• [ABOUT THIS EXERCISE]
Pictures aside, quote the whole listing exactly.

+++ DATA IN THIS EXERCISE

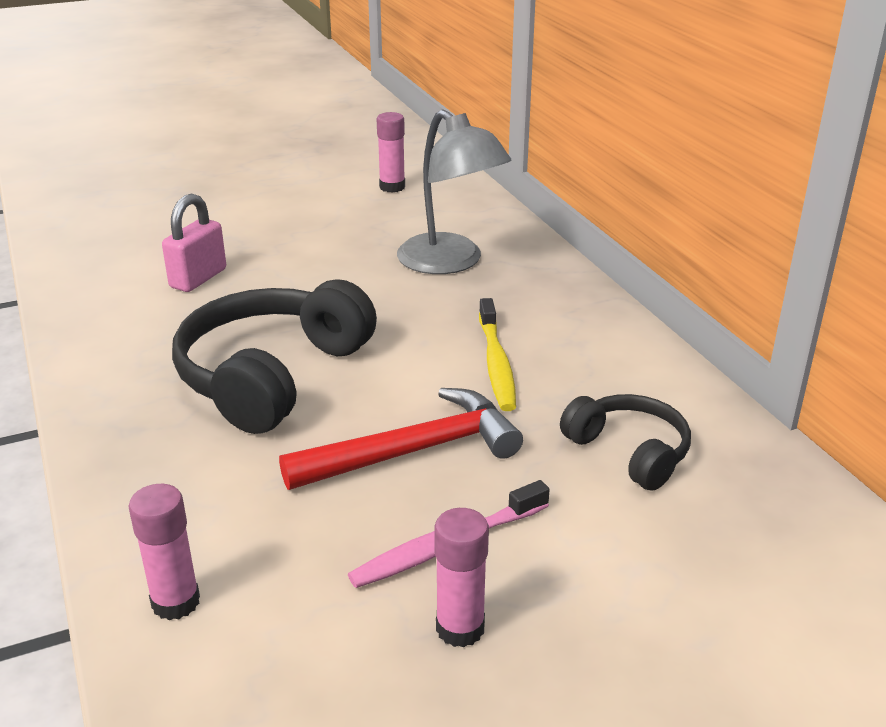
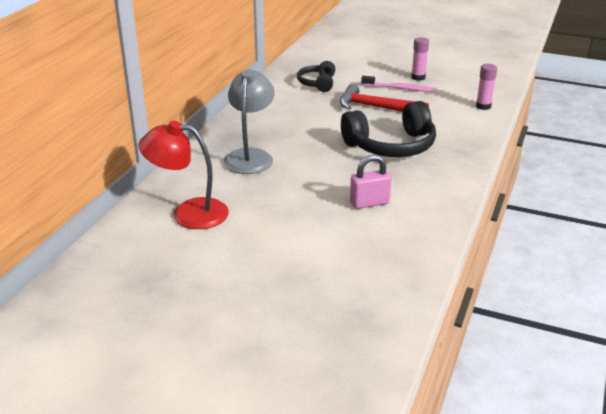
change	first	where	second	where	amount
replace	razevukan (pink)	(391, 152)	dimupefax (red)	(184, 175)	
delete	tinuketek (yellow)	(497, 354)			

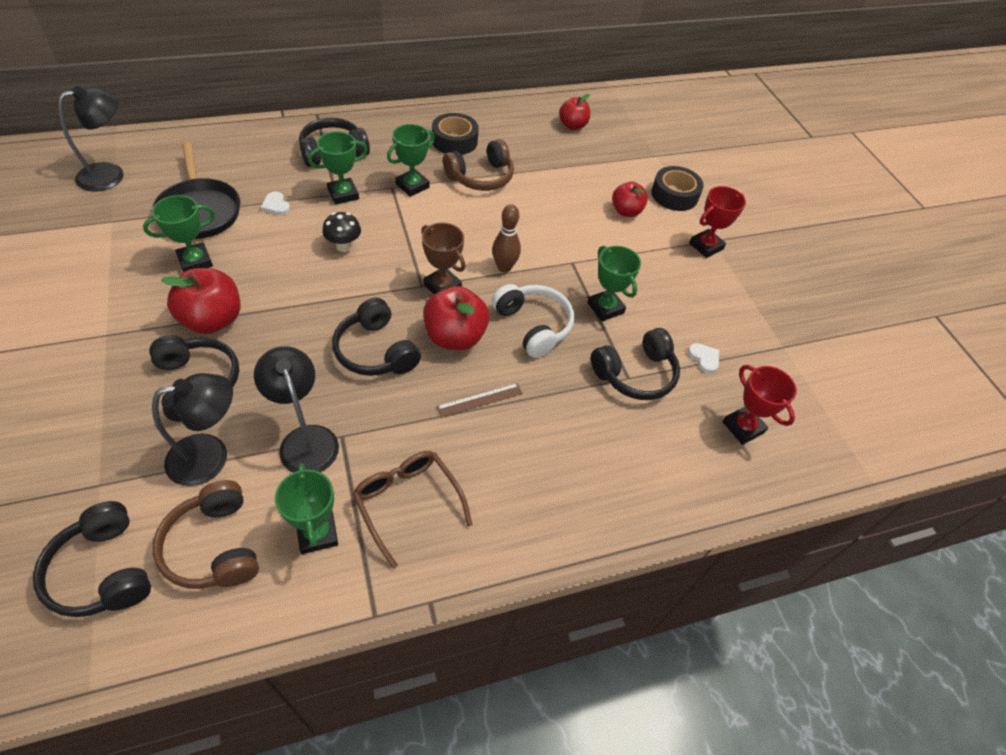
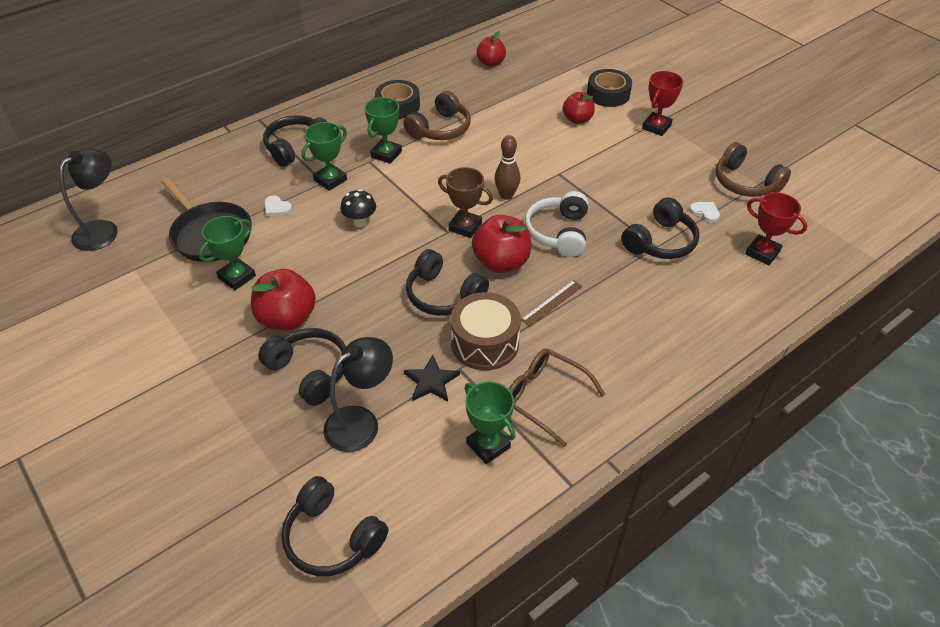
change	first	where	second	where	amount
replace	dimupefax (black)	(296, 409)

++++++

• [RESPONSE TO THIS TASK]
change	first	where	second	where	amount
replace	razevukan (pink)	(391, 152)	dimupefax (red)	(184, 175)	
delete	tinuketek (yellow)	(497, 354)			

change	first	where	second	where	amount
replace	dimupefax (black)	(296, 409)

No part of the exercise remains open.